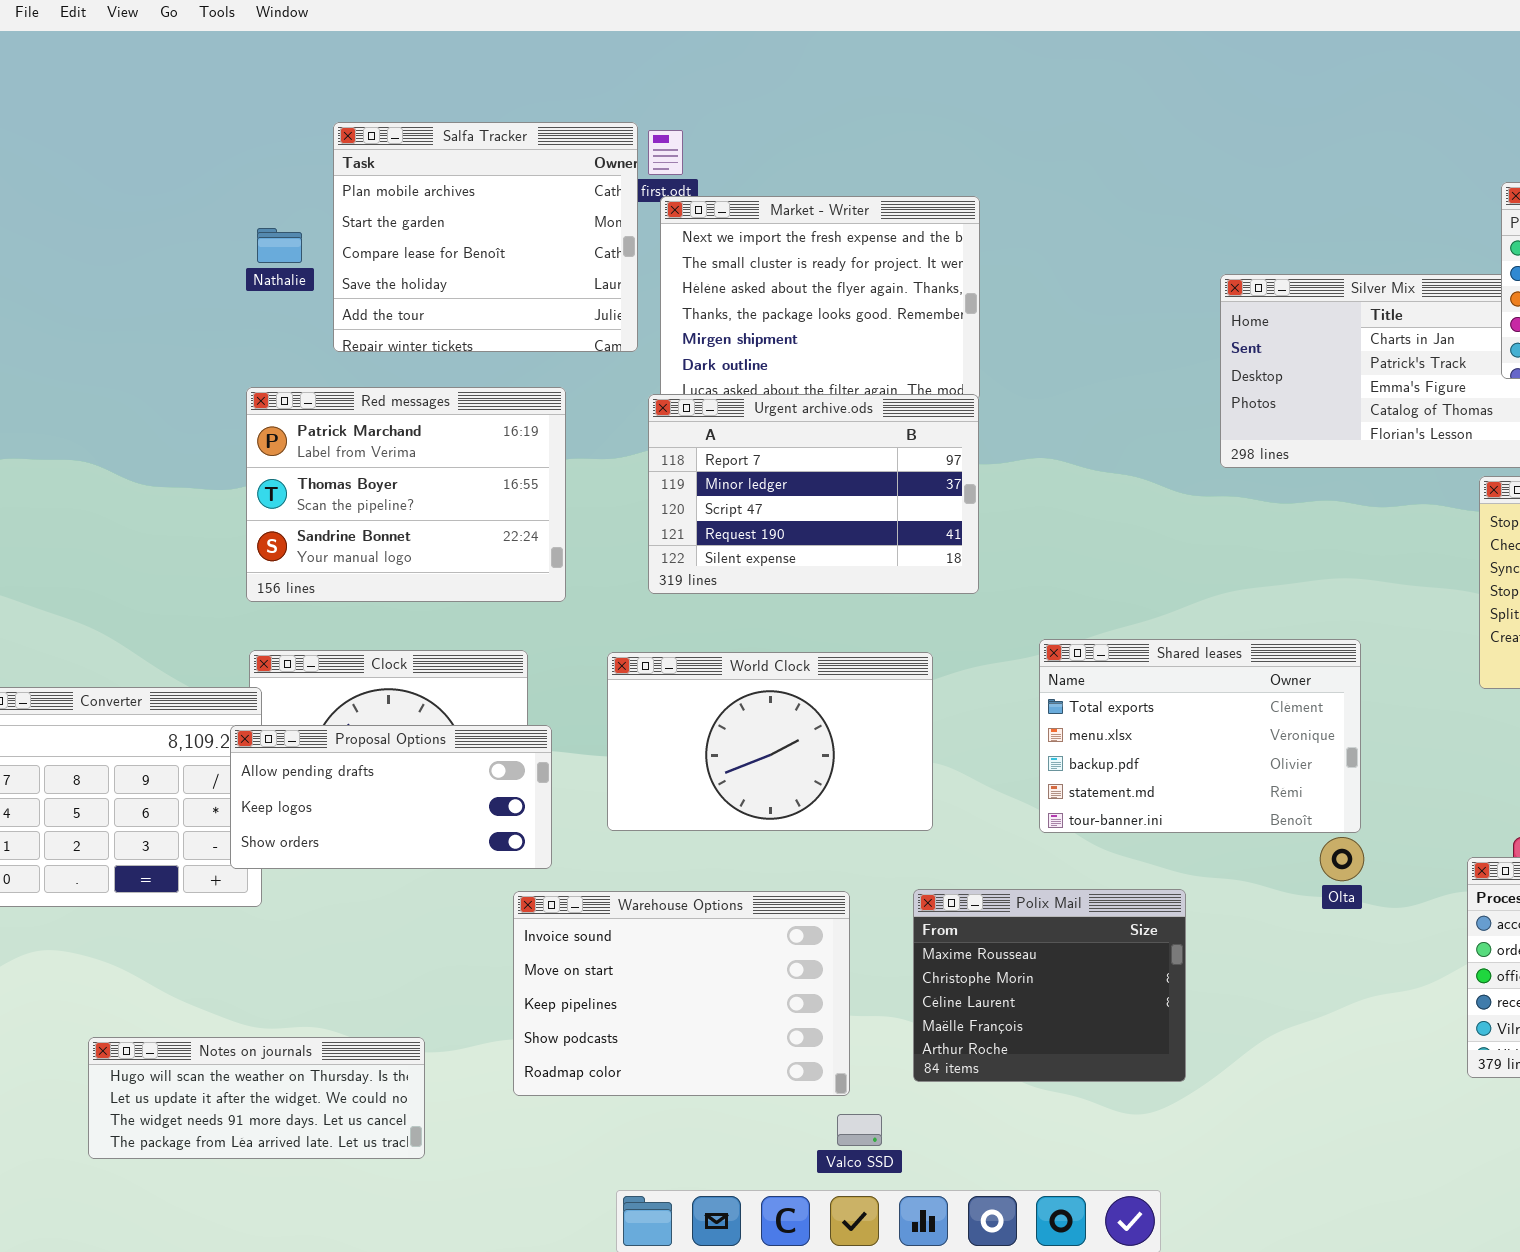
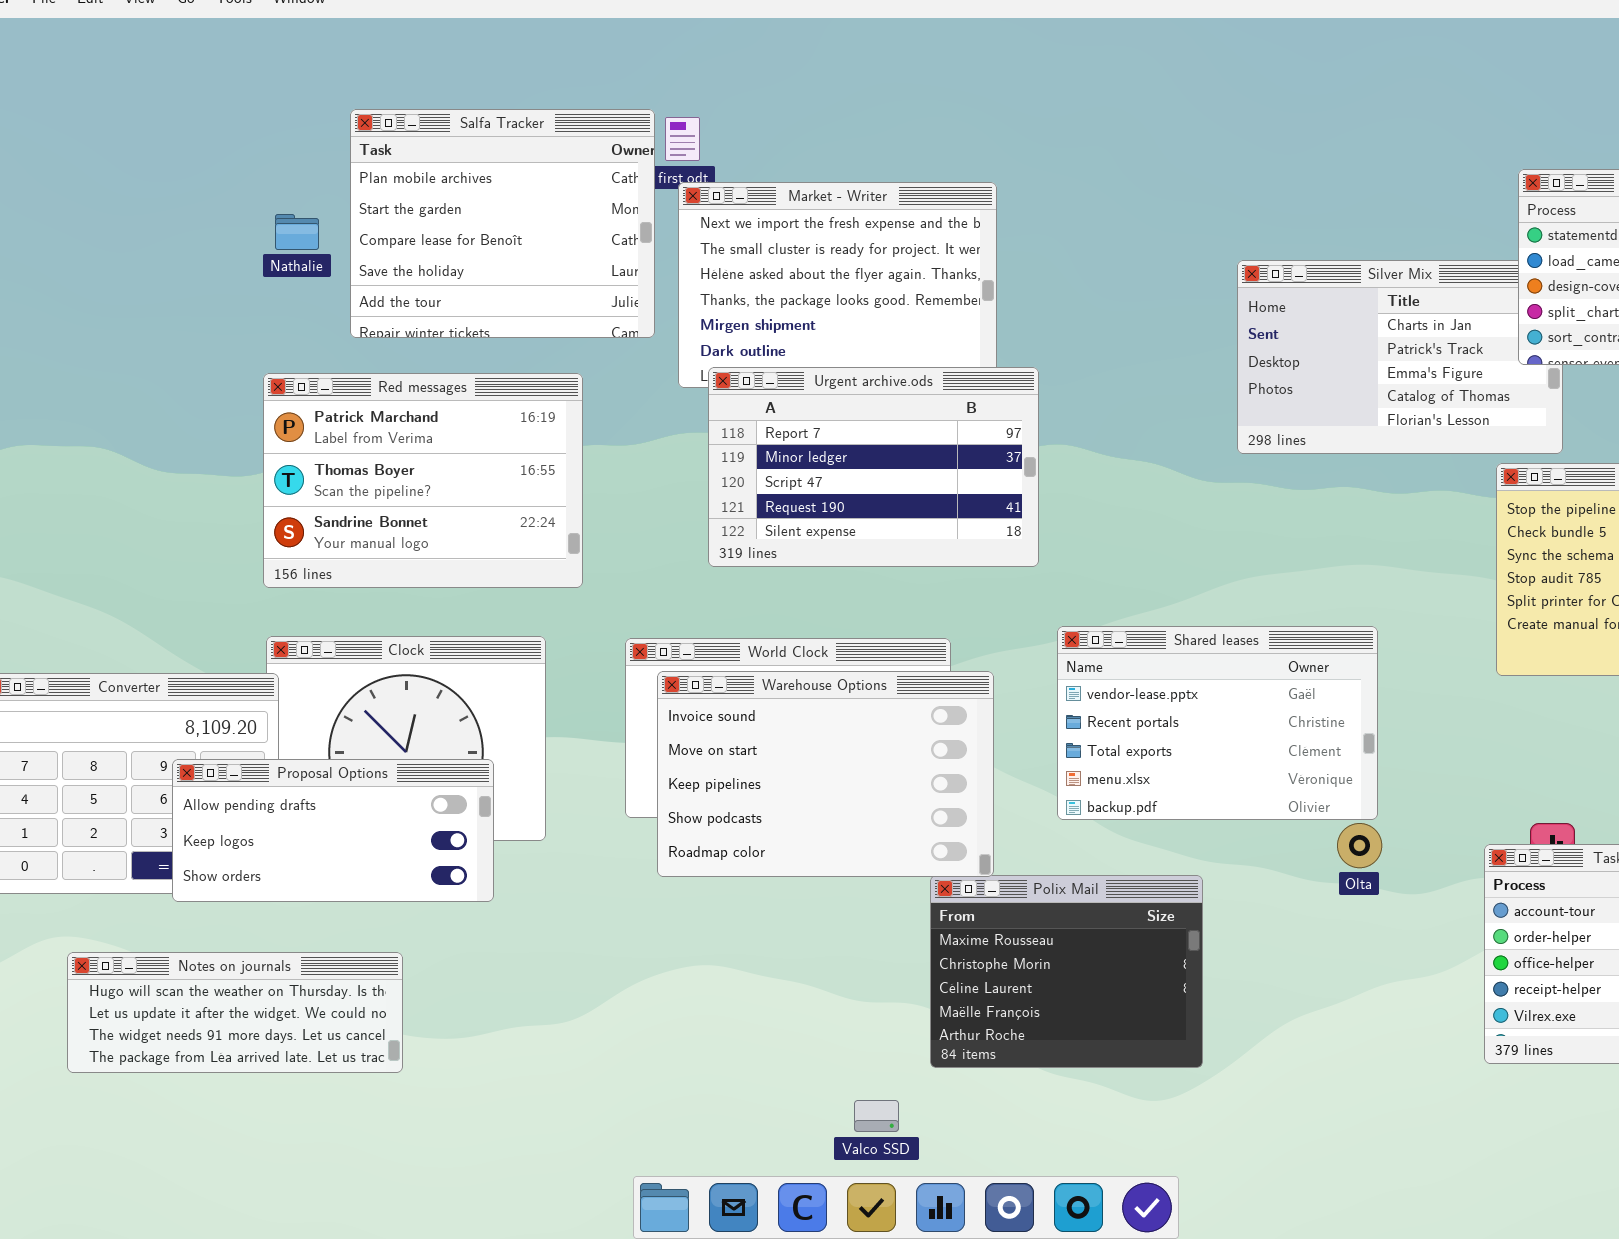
Urgent archive.ods: [648,394,979,594] -> [708,367,1039,567], moved
Shared leases: [1039,639,1361,833] -> [1057,626,1378,820], scrolled up 2 rows
Proposal Options: [230,725,552,869] -> [172,759,494,902], moved
Warehouse Options: [513,891,850,1096] -> [657,671,994,877], moved
Notes on journals: [88,1037,425,1159] -> [67,952,403,1073], moved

######

Problem requirements
Number of lines above with the word "Options": state it alone.

Reply
2